* Task description
The data below holds the lines to copy: everything from the line containing "C4: 100nF (+3V3, GND) -> 4.7uF (+3V3, GND)" to the line containing "R7: 68k (+3V3, W3) -> 68k (VBAT, W3)", both ends included, set down exactly.
··· The data ···
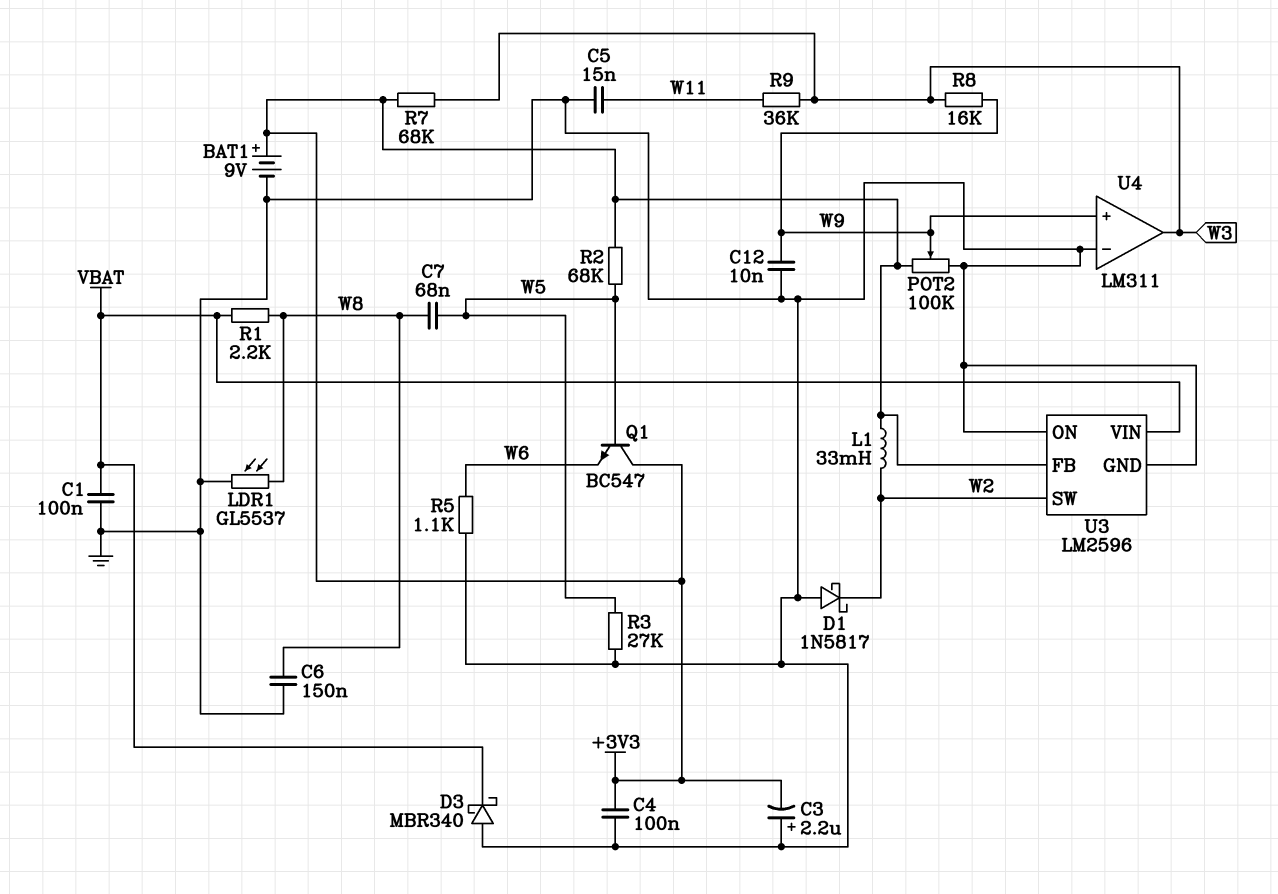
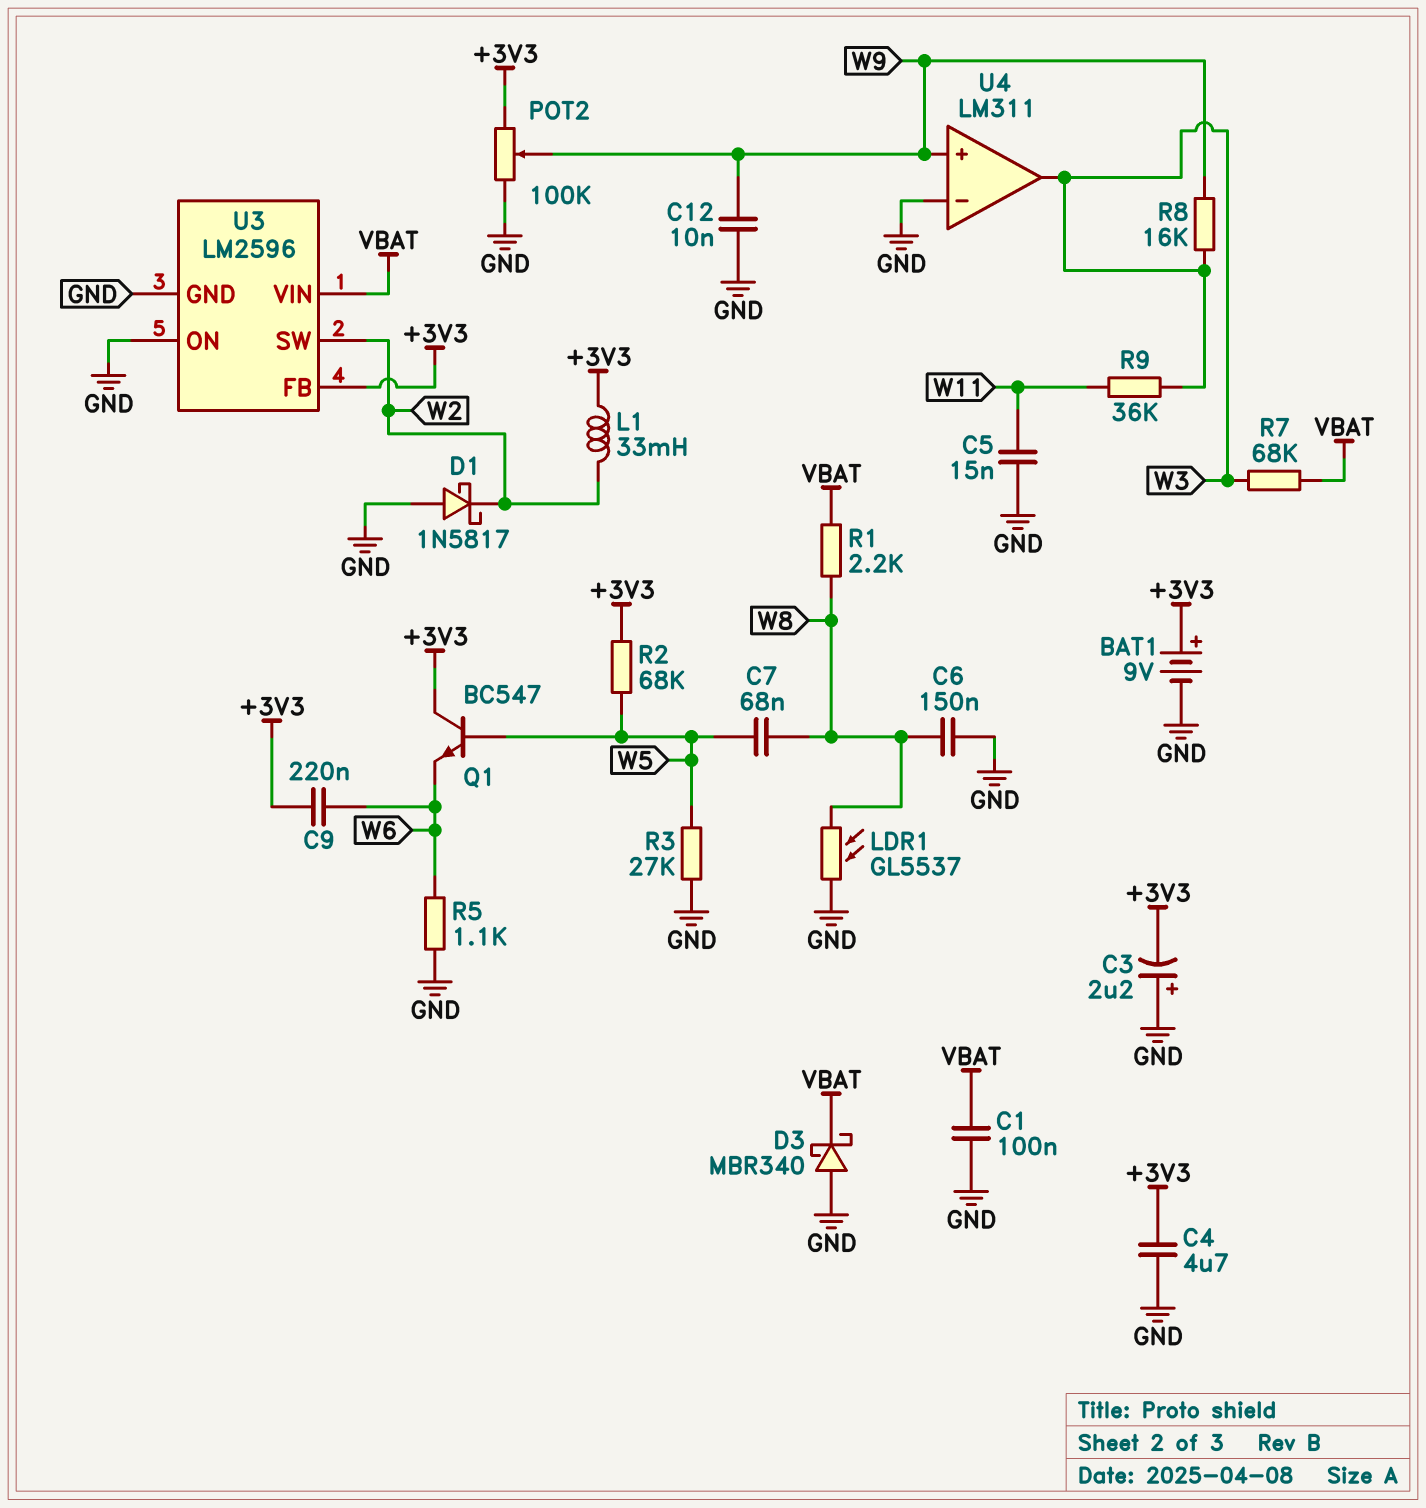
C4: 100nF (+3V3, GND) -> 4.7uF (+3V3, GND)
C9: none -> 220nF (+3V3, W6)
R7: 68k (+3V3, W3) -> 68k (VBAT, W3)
···
··· The data ···
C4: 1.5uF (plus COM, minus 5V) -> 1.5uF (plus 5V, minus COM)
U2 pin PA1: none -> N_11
···
* Result
C4: 100nF (+3V3, GND) -> 4.7uF (+3V3, GND)
C9: none -> 220nF (+3V3, W6)
R7: 68k (+3V3, W3) -> 68k (VBAT, W3)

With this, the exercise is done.